Strip out the pictures and output each remaining line of the data word for word.

[Revision tracking records]
++++++++++++++++++++

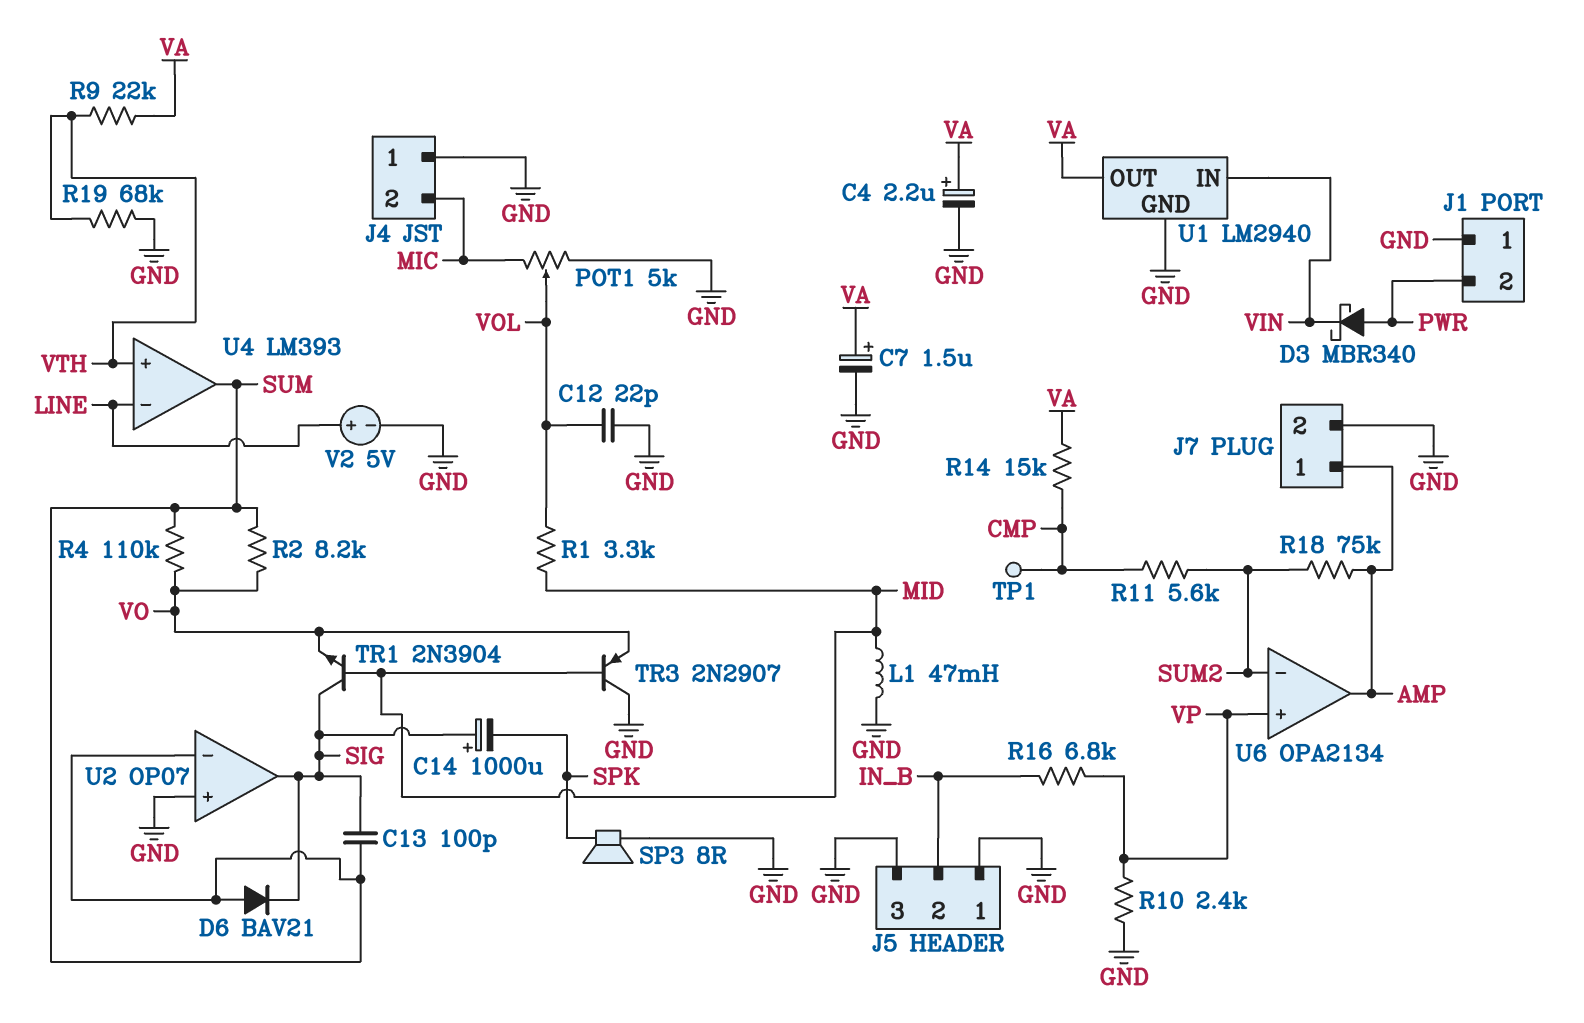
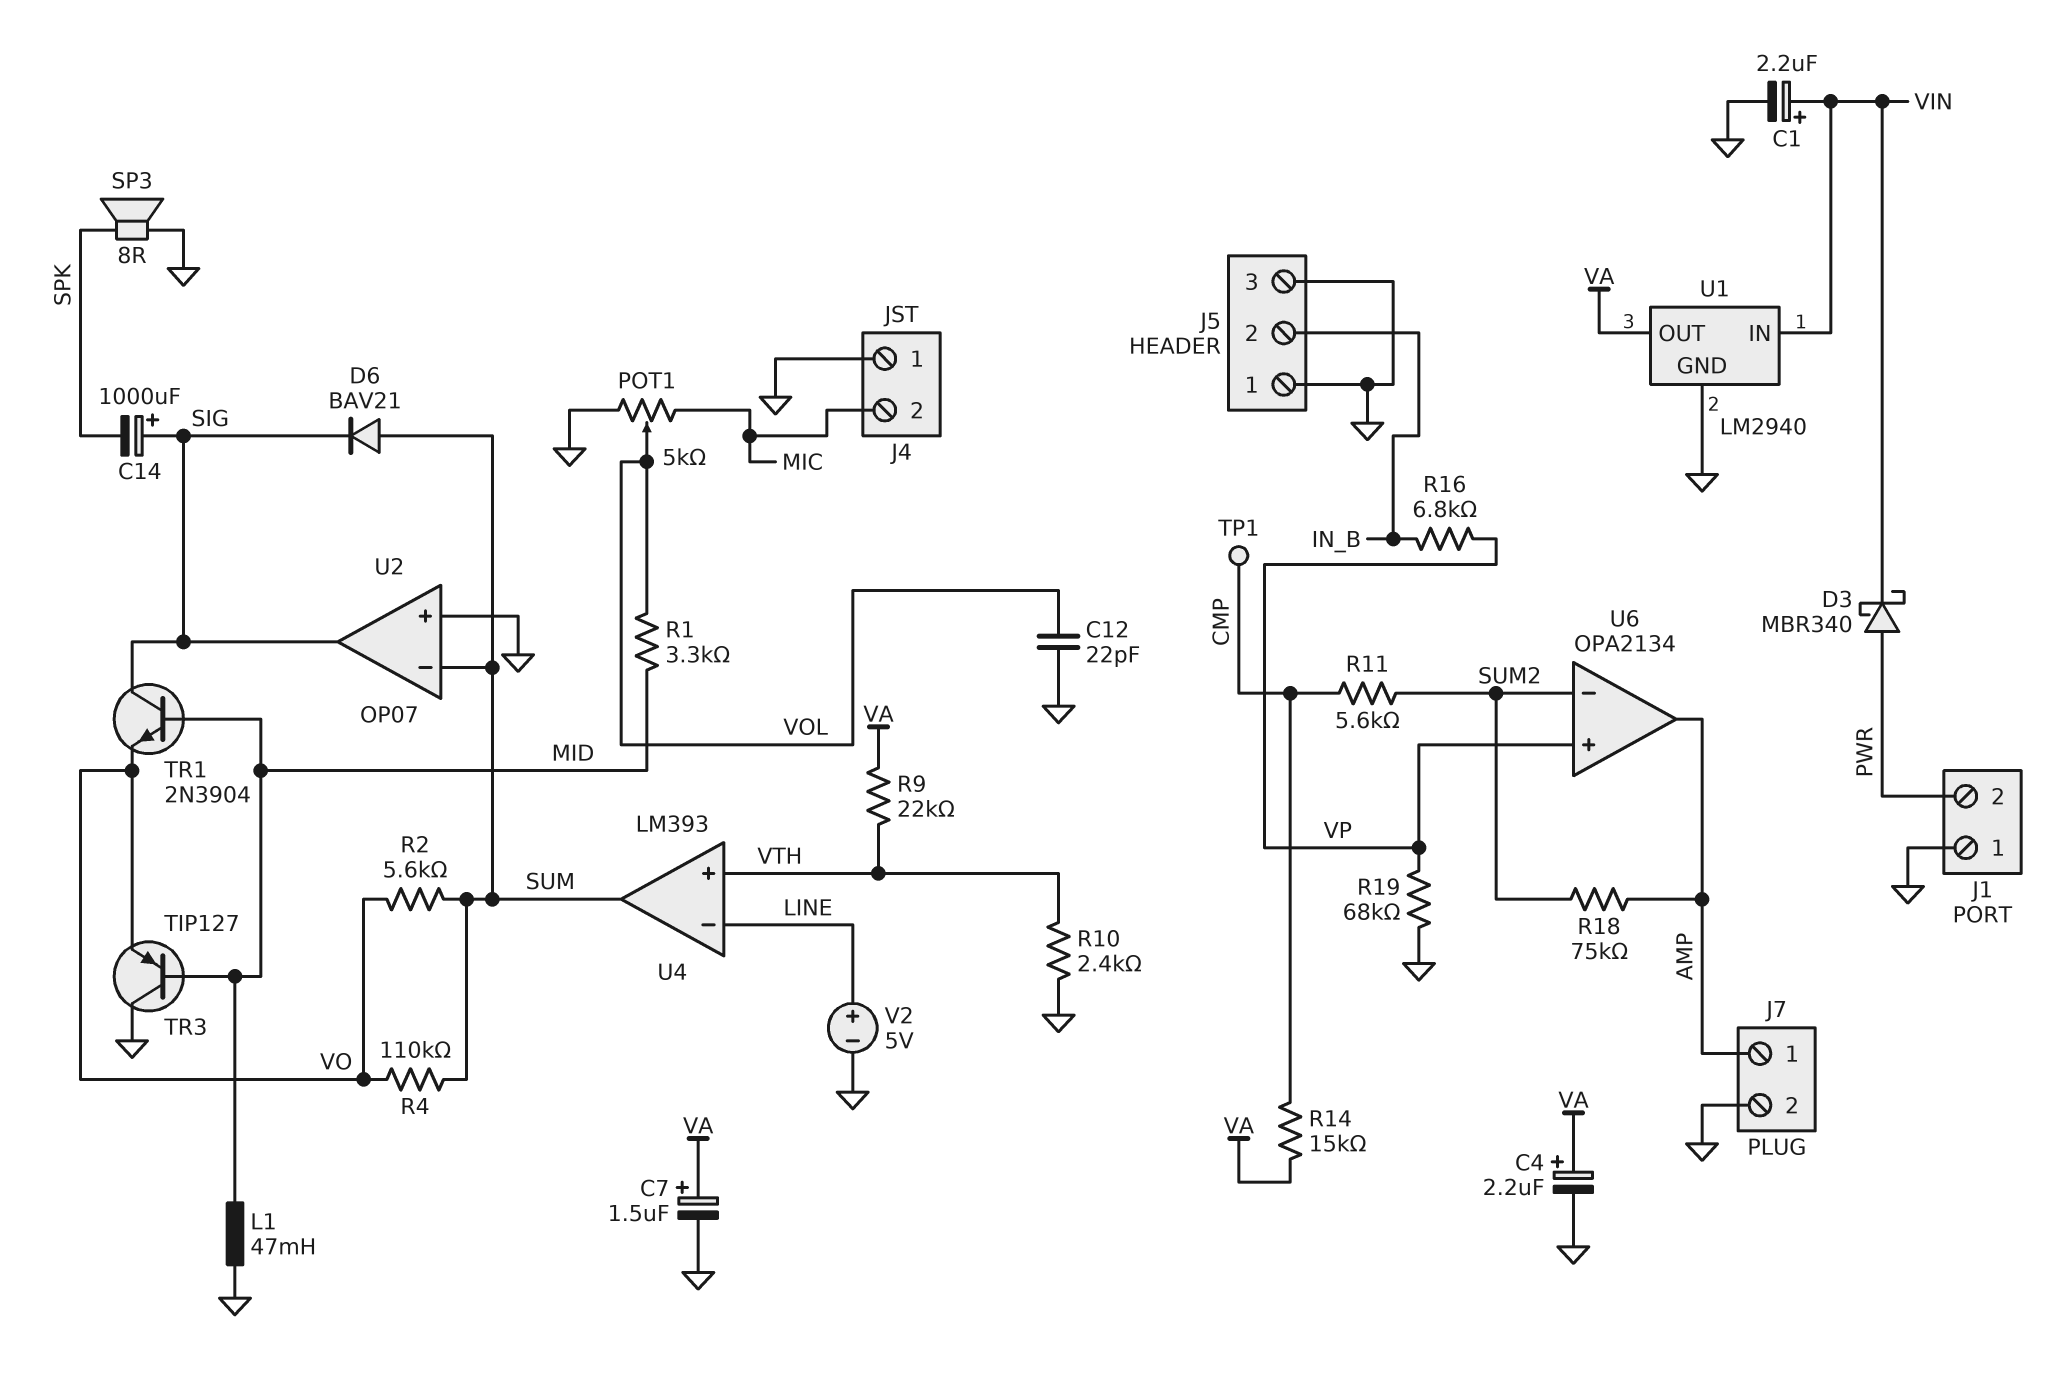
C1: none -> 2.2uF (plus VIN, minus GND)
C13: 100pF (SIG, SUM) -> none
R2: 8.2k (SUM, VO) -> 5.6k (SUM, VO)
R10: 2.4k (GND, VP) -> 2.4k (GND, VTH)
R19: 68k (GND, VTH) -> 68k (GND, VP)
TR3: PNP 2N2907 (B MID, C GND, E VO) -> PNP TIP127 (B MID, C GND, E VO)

++++++++++++++++++++

▶ _Answer to this task_:
C1: none -> 2.2uF (plus VIN, minus GND)
C13: 100pF (SIG, SUM) -> none
R2: 8.2k (SUM, VO) -> 5.6k (SUM, VO)
R10: 2.4k (GND, VP) -> 2.4k (GND, VTH)
R19: 68k (GND, VTH) -> 68k (GND, VP)
TR3: PNP 2N2907 (B MID, C GND, E VO) -> PNP TIP127 (B MID, C GND, E VO)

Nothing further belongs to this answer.